Segment Start: Supplied material
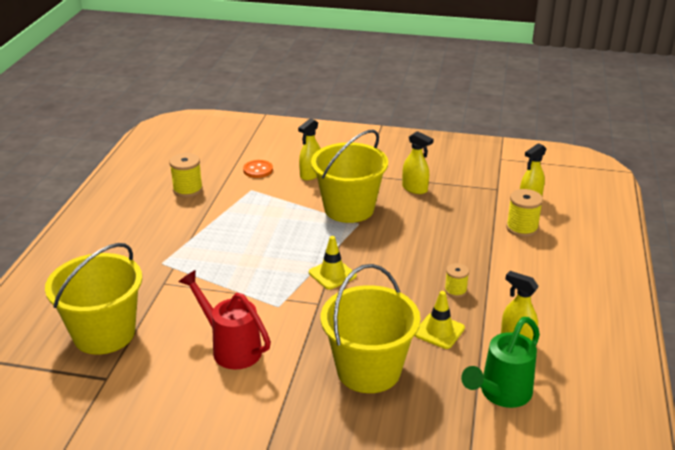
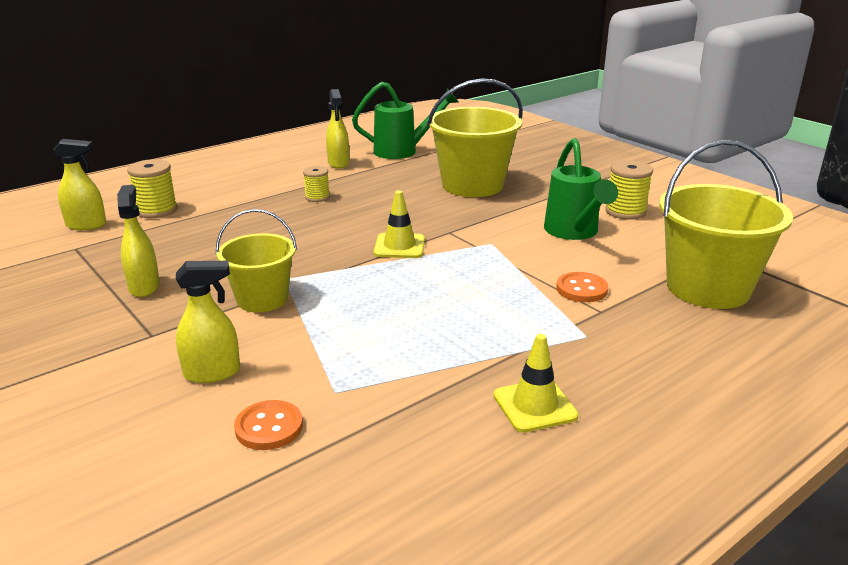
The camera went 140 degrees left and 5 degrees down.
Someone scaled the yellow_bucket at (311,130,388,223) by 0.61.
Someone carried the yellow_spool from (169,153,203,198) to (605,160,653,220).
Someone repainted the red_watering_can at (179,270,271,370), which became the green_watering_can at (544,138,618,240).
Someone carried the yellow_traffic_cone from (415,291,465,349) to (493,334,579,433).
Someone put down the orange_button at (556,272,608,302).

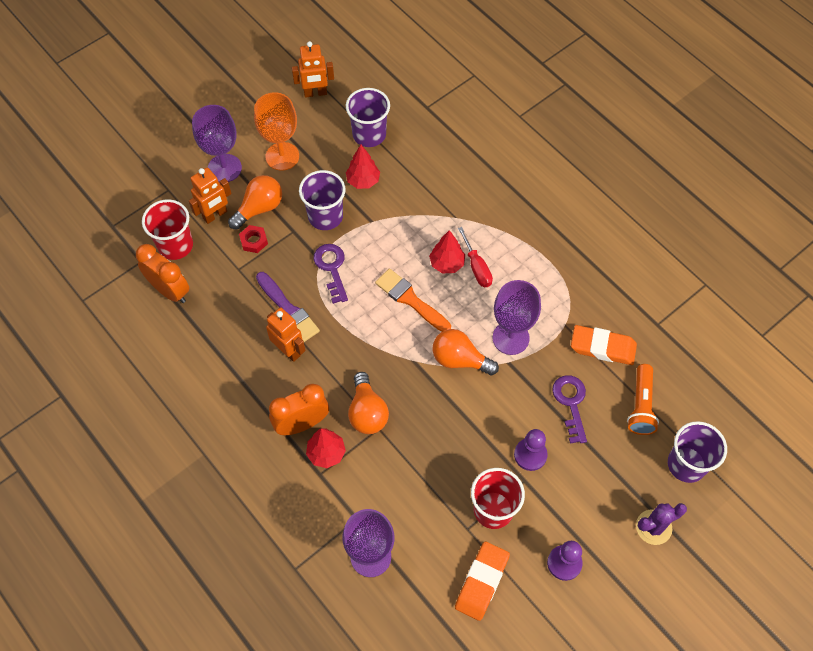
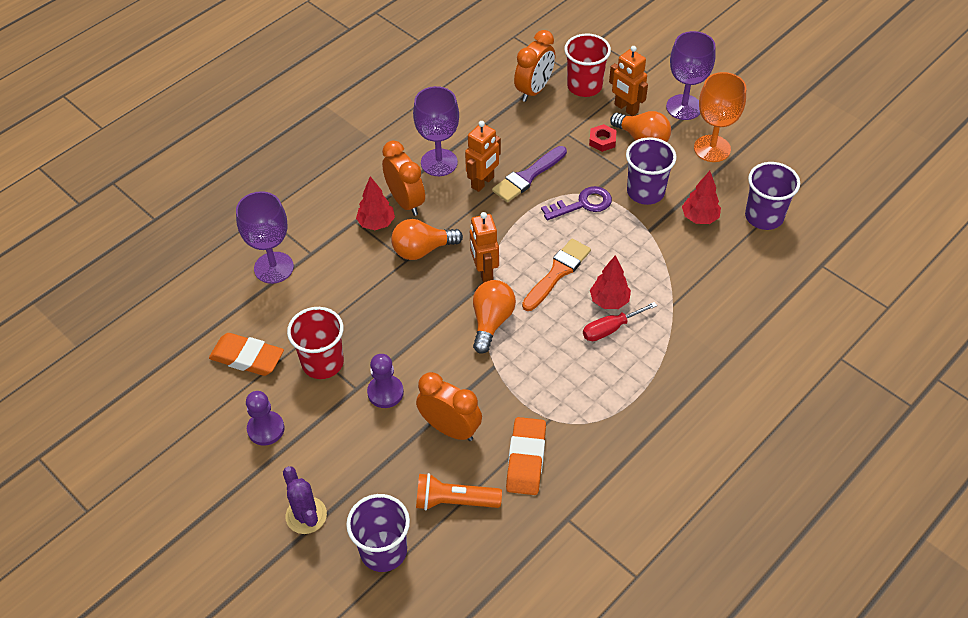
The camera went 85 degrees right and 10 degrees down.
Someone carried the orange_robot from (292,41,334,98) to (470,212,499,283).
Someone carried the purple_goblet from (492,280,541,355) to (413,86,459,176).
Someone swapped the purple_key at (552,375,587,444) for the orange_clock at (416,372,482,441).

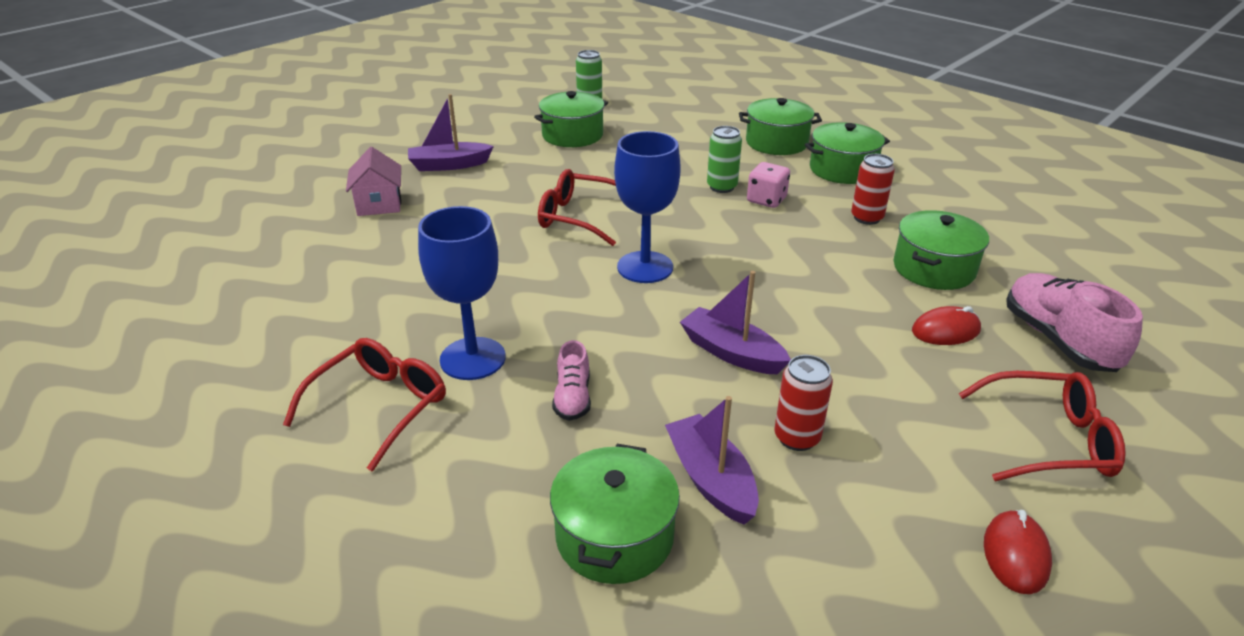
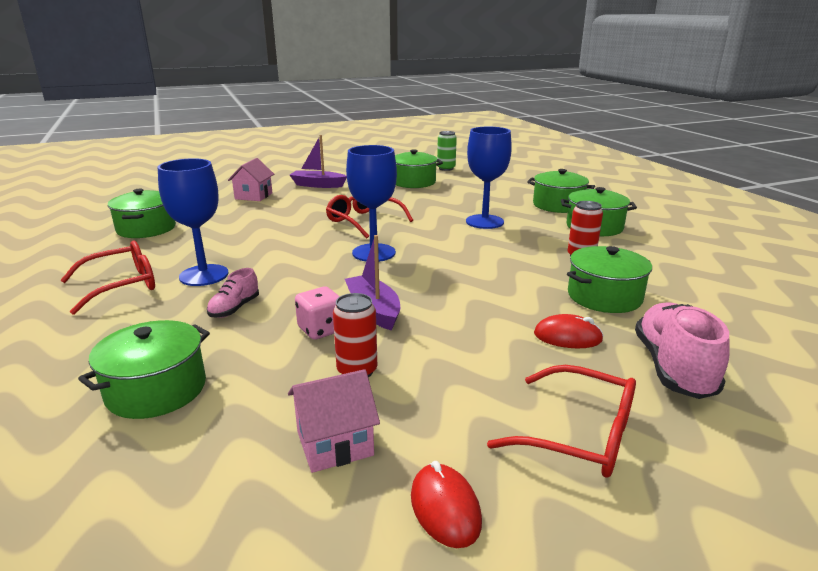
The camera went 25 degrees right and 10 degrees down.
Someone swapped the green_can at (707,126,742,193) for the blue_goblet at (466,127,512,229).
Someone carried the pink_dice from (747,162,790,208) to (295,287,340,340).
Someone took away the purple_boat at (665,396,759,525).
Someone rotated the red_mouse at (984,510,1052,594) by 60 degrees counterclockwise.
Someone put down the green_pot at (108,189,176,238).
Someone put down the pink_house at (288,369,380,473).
Segment End: Supplied material
Assignment: When a line in the data contains "down", return it as written.

Finished task:
The camera went 140 degrees left and 5 degrees down.
Someone put down the orange_button at (556,272,608,302).
The camera went 85 degrees right and 10 degrees down.
The camera went 25 degrees right and 10 degrees down.
Someone put down the green_pot at (108,189,176,238).
Someone put down the pink_house at (288,369,380,473).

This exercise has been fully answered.